▶ [TASK OBJECTIVE]: The complete listing should be restated word for word.

**********

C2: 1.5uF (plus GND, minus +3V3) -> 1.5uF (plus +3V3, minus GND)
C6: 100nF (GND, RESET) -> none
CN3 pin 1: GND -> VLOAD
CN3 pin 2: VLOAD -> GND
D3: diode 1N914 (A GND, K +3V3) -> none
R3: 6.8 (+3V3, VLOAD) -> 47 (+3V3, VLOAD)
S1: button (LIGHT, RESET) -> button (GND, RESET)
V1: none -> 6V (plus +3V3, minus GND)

**********

▶ [RESPONSE TO THIS TASK]:
C2: 1.5uF (plus GND, minus +3V3) -> 1.5uF (plus +3V3, minus GND)
C6: 100nF (GND, RESET) -> none
CN3 pin 1: GND -> VLOAD
CN3 pin 2: VLOAD -> GND
D3: diode 1N914 (A GND, K +3V3) -> none
R3: 6.8 (+3V3, VLOAD) -> 47 (+3V3, VLOAD)
S1: button (LIGHT, RESET) -> button (GND, RESET)
V1: none -> 6V (plus +3V3, minus GND)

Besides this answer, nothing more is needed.